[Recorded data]
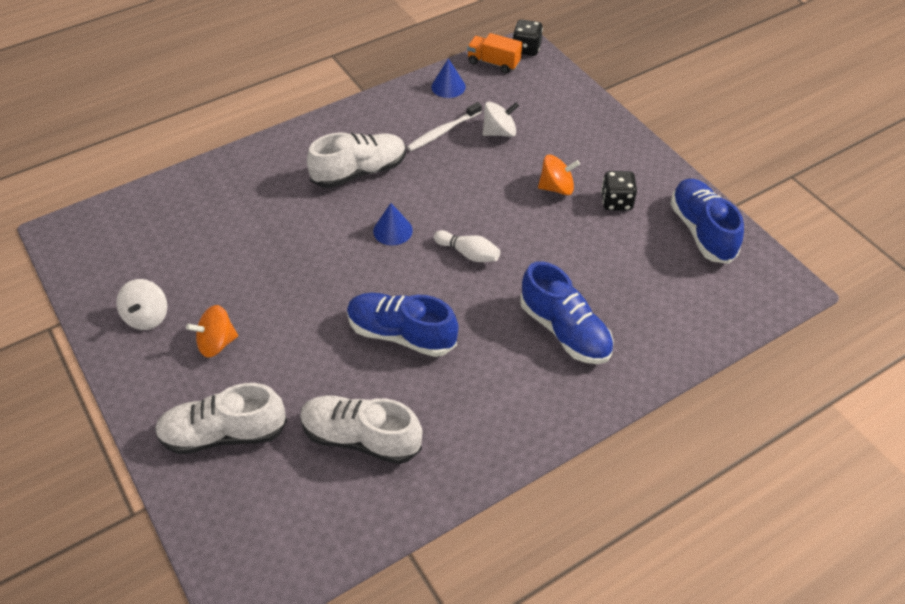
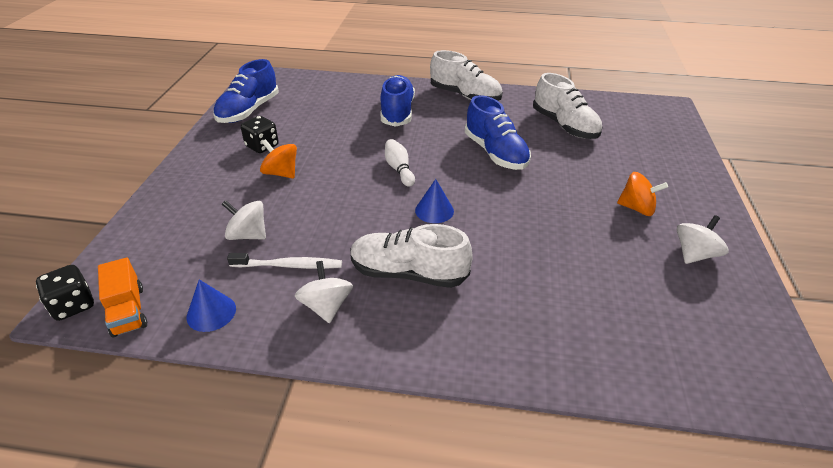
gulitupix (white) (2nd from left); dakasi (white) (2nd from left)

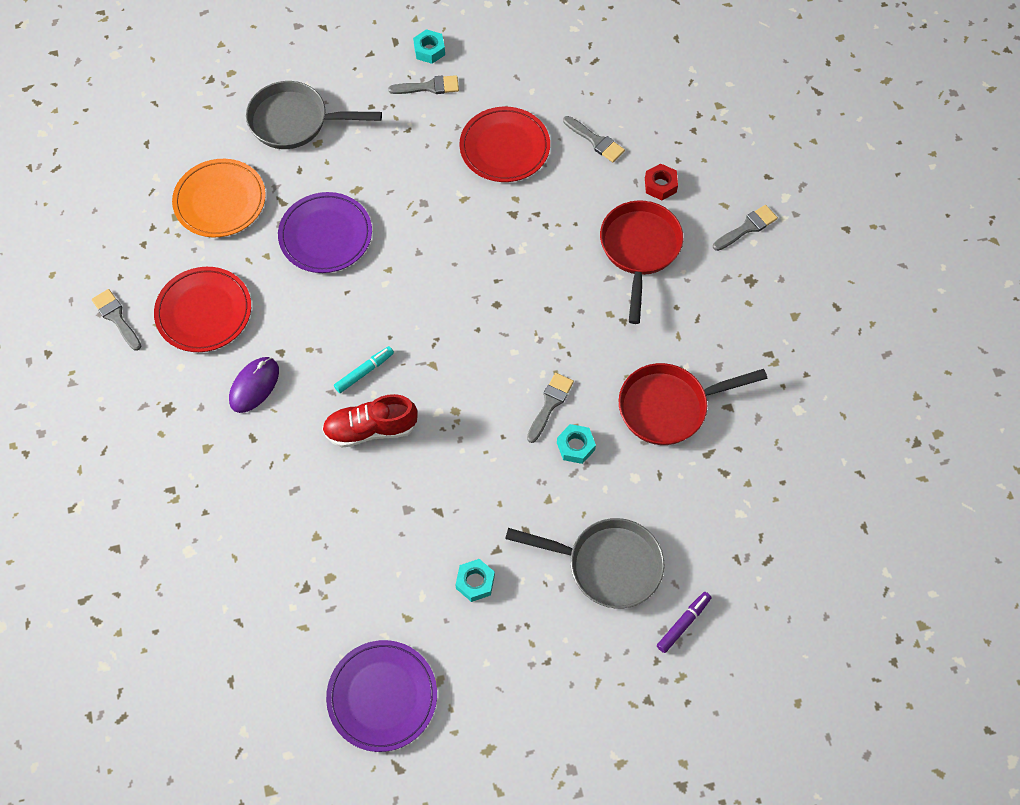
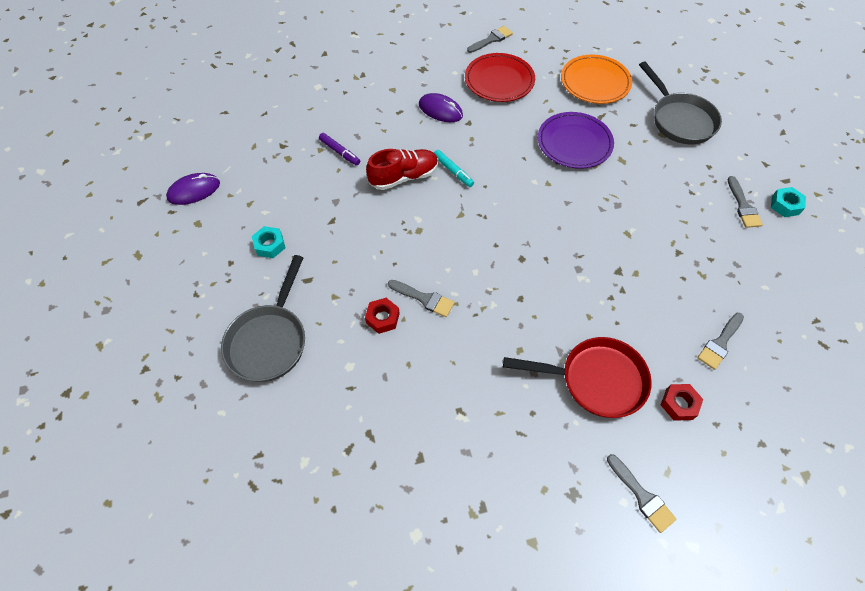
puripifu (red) (2nd from left in the first image); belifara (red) (2nd from left in the first image); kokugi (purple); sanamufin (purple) (1st from left); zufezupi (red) (1st from left); belifara (grey) (2nd from left); dakasi (red)

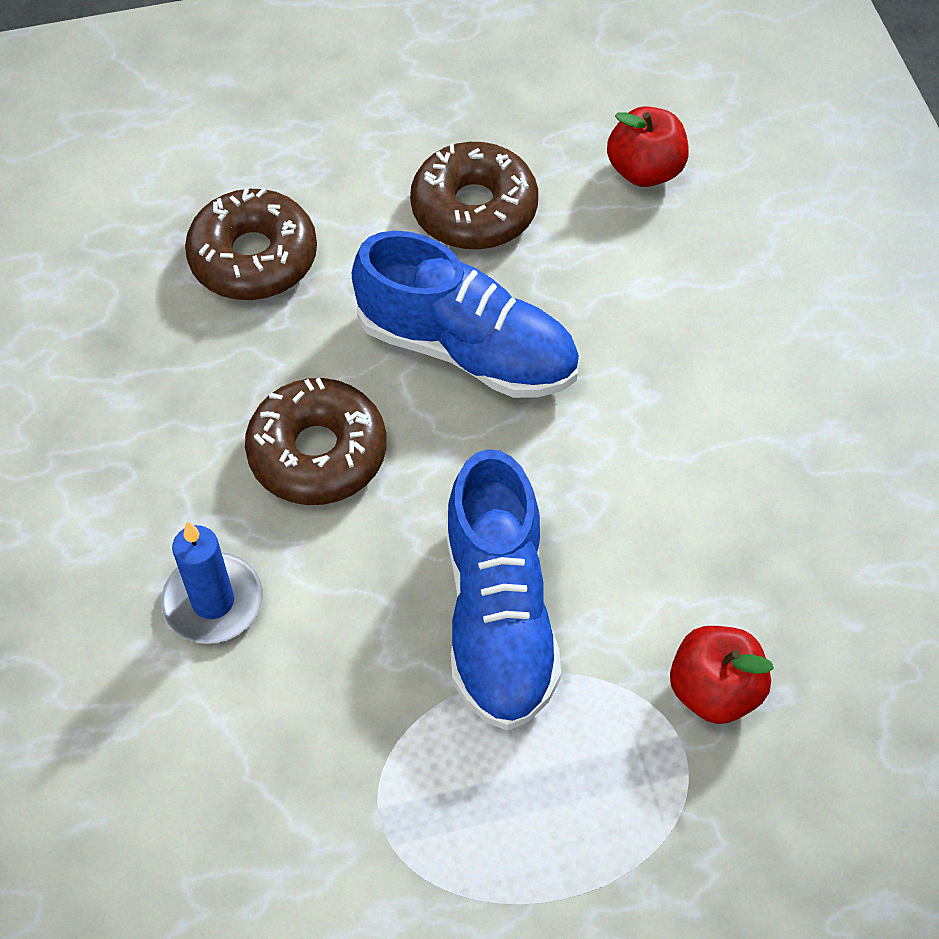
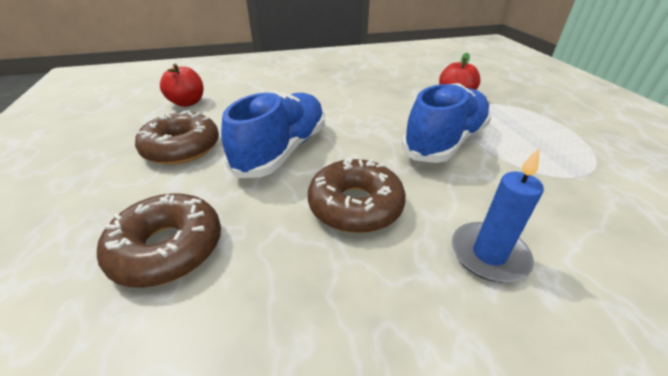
dakasi (blue) (2nd from left)

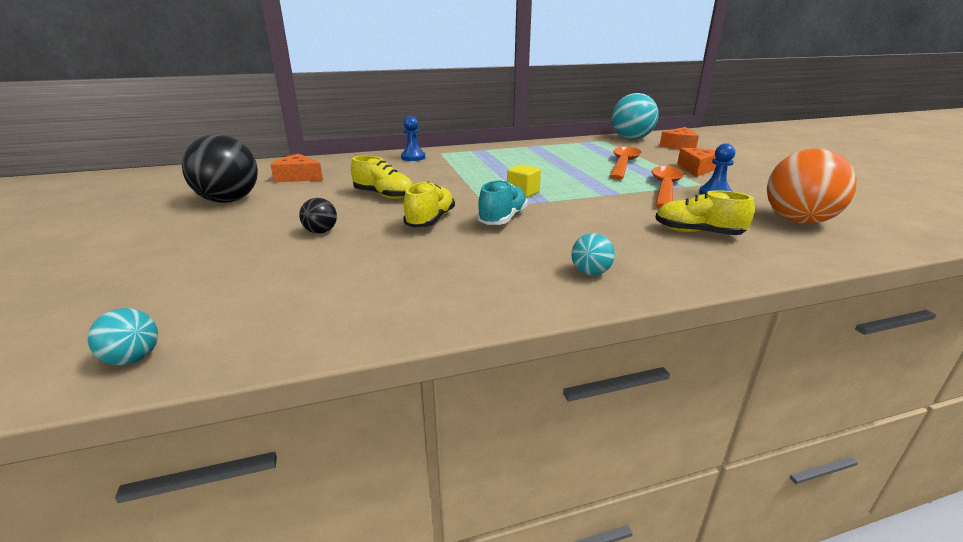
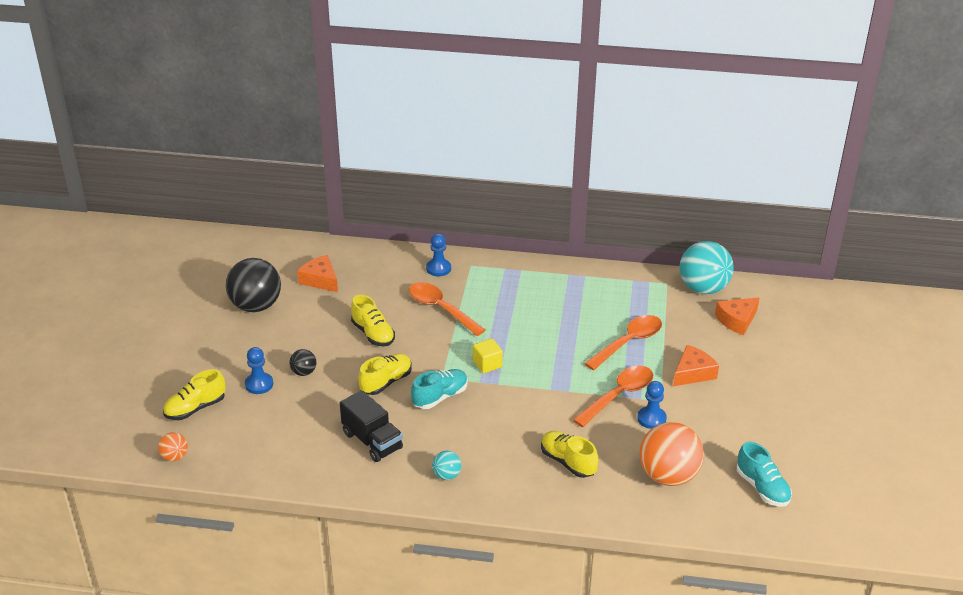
dakasi (yellow) (1st from left); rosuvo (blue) (1st from left); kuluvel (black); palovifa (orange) (1st from left); dakasi (turquoise) (2nd from left); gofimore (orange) (1st from left)

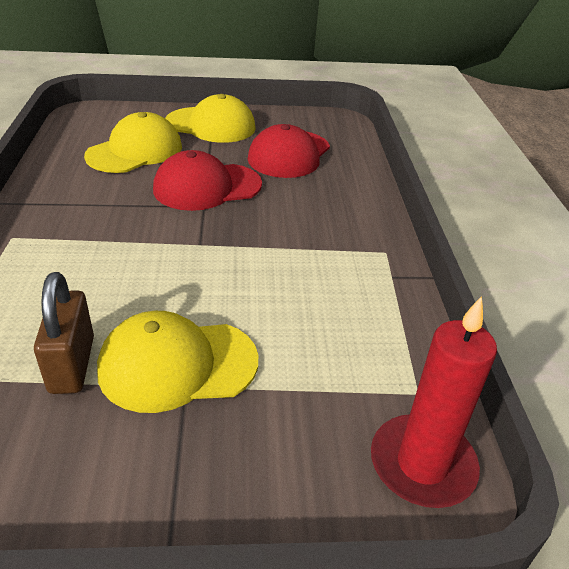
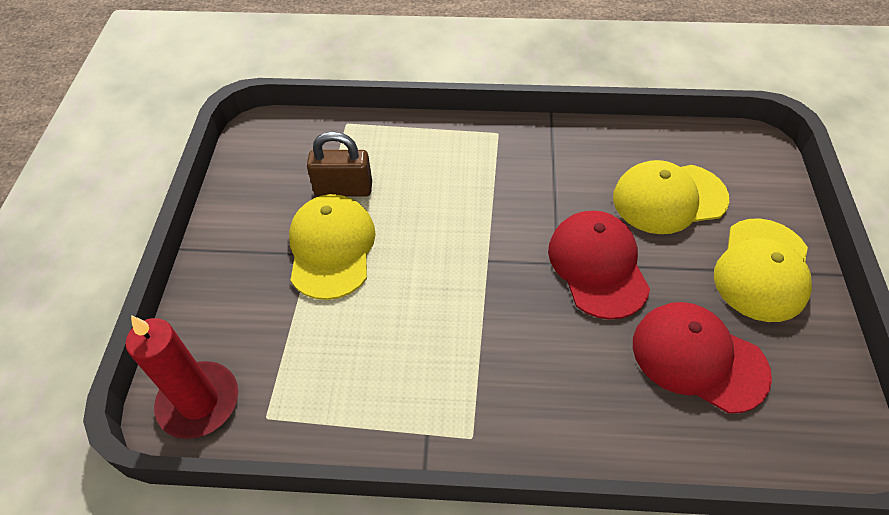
toreni (yellow) (2nd from left)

Exercise brief: Return every entry above exactly as written, minus the pictures.

Response to the exercise:
gulitupix (white) (2nd from left); dakasi (white) (2nd from left)

puripifu (red) (2nd from left in the first image); belifara (red) (2nd from left in the first image); kokugi (purple); sanamufin (purple) (1st from left); zufezupi (red) (1st from left); belifara (grey) (2nd from left); dakasi (red)

dakasi (blue) (2nd from left)

dakasi (yellow) (1st from left); rosuvo (blue) (1st from left); kuluvel (black); palovifa (orange) (1st from left); dakasi (turquoise) (2nd from left); gofimore (orange) (1st from left)

toreni (yellow) (2nd from left)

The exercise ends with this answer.